Problem requirements: Copy the items below word for word, from their first line through the line holding "22: (541, 1509)", inclusive.

Records to process:
========================================

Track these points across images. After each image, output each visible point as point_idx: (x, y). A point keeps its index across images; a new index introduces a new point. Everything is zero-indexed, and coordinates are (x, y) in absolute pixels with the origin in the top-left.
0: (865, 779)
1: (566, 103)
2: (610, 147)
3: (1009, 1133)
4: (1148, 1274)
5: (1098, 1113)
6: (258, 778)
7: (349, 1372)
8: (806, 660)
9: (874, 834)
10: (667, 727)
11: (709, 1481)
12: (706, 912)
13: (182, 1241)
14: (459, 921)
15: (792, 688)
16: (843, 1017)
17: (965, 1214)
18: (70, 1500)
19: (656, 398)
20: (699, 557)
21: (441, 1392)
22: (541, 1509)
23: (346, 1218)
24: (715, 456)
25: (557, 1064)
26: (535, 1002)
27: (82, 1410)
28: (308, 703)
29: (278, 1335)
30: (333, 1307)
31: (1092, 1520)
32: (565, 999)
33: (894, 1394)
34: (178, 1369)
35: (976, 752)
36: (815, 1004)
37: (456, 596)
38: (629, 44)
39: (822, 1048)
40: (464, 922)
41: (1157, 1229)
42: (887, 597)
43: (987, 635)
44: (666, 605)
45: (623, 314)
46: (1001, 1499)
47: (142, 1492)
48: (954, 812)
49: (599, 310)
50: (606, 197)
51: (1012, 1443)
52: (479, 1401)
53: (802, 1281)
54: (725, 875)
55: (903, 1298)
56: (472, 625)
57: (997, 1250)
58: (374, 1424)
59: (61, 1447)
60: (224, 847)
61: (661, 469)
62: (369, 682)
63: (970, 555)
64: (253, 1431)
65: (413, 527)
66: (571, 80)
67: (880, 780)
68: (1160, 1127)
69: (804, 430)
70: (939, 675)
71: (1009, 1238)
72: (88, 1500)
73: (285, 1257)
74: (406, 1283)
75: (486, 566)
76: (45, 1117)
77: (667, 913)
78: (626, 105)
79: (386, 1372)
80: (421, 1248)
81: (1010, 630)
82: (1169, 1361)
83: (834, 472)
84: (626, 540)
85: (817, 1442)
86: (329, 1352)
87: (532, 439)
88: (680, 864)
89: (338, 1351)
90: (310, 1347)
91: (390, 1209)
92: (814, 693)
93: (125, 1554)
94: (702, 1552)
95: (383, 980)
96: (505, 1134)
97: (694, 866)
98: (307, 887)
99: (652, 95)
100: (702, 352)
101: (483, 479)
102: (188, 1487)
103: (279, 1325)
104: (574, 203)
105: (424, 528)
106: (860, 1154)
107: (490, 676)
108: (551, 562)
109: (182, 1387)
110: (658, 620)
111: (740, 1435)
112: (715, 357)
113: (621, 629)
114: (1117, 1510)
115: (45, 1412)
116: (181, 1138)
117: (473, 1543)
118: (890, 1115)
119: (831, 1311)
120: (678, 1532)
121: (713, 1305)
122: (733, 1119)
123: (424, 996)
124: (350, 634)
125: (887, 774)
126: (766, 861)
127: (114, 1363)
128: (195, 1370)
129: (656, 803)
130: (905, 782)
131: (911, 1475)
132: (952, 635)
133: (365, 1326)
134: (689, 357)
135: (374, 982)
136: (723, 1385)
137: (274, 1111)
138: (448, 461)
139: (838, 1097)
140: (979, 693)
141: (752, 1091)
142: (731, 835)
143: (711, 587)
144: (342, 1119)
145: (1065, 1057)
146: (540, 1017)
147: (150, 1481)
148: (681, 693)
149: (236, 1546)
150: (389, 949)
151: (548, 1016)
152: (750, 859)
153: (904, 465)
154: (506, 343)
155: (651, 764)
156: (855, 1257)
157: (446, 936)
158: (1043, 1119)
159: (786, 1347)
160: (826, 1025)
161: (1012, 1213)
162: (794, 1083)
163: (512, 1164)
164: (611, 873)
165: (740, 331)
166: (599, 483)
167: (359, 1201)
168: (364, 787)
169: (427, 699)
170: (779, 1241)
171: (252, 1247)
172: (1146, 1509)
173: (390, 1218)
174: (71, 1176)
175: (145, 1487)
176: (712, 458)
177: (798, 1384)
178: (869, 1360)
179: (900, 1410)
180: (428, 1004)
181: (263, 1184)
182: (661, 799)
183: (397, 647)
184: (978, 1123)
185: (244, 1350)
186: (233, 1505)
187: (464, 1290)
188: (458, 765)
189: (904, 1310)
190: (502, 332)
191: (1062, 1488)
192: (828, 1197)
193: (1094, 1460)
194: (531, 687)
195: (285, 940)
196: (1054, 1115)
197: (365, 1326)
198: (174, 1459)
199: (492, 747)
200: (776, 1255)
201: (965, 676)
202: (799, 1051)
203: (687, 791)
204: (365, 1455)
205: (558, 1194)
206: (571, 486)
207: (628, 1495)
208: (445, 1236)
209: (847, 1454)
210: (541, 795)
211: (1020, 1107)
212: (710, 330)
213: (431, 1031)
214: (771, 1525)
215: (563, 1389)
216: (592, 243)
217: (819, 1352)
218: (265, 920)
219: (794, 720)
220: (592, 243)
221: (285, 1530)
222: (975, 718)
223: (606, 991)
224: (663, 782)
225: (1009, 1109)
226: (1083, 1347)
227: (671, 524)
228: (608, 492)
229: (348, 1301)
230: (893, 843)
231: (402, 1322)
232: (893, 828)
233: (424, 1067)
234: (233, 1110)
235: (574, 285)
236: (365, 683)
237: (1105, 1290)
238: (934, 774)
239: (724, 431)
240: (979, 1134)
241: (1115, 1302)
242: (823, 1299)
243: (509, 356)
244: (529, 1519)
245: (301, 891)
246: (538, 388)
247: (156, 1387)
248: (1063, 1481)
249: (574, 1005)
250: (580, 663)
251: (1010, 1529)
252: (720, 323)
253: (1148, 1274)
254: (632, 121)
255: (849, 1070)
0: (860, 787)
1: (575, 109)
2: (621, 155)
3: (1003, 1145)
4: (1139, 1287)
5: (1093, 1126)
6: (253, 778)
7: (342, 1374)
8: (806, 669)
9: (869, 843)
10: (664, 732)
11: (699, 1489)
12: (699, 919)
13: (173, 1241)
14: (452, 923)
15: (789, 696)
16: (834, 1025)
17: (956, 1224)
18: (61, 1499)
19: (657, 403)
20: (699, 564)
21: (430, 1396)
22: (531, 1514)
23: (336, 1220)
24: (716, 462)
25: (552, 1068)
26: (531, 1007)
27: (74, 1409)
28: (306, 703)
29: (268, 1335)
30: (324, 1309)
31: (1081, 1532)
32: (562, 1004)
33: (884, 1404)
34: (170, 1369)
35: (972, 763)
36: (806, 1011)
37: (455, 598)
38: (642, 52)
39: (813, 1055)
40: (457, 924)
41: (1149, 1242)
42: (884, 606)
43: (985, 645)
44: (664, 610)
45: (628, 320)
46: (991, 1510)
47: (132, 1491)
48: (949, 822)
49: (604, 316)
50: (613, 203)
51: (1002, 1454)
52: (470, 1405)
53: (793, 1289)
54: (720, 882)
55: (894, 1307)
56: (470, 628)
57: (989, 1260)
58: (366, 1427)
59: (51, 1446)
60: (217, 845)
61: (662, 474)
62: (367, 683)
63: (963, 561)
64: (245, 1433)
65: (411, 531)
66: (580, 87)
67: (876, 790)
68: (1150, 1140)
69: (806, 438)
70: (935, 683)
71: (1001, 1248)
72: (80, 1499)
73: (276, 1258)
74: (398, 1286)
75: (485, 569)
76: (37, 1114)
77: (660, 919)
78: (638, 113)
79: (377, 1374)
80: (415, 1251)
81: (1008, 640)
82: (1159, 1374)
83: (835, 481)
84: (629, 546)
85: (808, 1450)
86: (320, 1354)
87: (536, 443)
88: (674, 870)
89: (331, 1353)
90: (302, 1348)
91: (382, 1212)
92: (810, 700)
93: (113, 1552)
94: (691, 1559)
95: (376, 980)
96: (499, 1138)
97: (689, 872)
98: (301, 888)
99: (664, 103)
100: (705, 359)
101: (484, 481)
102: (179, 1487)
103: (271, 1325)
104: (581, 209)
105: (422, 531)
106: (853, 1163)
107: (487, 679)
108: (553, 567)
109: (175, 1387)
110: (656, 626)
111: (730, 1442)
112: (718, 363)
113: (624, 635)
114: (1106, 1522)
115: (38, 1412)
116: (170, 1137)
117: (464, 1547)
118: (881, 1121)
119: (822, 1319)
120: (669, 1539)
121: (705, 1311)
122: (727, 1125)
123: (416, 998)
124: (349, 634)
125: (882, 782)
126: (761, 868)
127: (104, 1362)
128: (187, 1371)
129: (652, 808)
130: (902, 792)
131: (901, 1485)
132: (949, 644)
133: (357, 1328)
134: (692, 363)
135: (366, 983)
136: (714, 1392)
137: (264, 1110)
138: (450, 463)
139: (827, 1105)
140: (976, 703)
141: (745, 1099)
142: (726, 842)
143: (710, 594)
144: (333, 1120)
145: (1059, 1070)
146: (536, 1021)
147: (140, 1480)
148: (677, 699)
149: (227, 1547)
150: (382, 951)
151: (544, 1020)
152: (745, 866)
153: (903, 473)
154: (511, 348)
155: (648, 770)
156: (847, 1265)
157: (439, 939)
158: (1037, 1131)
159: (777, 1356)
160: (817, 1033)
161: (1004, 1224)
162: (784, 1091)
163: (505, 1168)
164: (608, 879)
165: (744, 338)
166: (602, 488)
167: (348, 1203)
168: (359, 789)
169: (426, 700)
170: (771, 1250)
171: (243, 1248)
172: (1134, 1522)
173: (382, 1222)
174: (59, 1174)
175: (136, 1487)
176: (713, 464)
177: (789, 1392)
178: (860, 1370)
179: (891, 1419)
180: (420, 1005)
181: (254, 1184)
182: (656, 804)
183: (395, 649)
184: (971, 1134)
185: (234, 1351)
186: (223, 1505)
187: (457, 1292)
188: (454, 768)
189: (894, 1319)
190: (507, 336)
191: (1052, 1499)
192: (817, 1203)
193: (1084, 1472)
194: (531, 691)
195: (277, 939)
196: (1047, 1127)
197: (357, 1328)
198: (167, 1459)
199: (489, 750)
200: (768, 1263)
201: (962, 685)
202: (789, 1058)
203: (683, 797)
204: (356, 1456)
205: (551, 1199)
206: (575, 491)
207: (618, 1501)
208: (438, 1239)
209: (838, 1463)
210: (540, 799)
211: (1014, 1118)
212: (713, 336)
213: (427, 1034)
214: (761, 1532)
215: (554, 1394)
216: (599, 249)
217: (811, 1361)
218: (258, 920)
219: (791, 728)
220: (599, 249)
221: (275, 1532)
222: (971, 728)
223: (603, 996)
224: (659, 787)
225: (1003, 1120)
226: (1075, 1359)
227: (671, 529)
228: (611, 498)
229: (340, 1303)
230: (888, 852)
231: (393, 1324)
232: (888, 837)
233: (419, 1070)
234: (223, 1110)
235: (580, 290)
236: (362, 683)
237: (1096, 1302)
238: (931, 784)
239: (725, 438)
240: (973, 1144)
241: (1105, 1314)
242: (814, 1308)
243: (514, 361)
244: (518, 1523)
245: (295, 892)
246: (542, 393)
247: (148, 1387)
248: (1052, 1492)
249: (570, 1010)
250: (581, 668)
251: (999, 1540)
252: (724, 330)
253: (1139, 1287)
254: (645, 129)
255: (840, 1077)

========================================

Solution for this exercise:
Track these points across images. After each image, output each visible point as point_idx: (x, y). A point keeps its index across images; a new index introduces a new point. Everything is zero-indexed, and coordinates are (x, y) in absolute pixels with the origin in the top-left.
0: (865, 779)
1: (566, 103)
2: (610, 147)
3: (1009, 1133)
4: (1148, 1274)
5: (1098, 1113)
6: (258, 778)
7: (349, 1372)
8: (806, 660)
9: (874, 834)
10: (667, 727)
11: (709, 1481)
12: (706, 912)
13: (182, 1241)
14: (459, 921)
15: (792, 688)
16: (843, 1017)
17: (965, 1214)
18: (70, 1500)
19: (656, 398)
20: (699, 557)
21: (441, 1392)
22: (541, 1509)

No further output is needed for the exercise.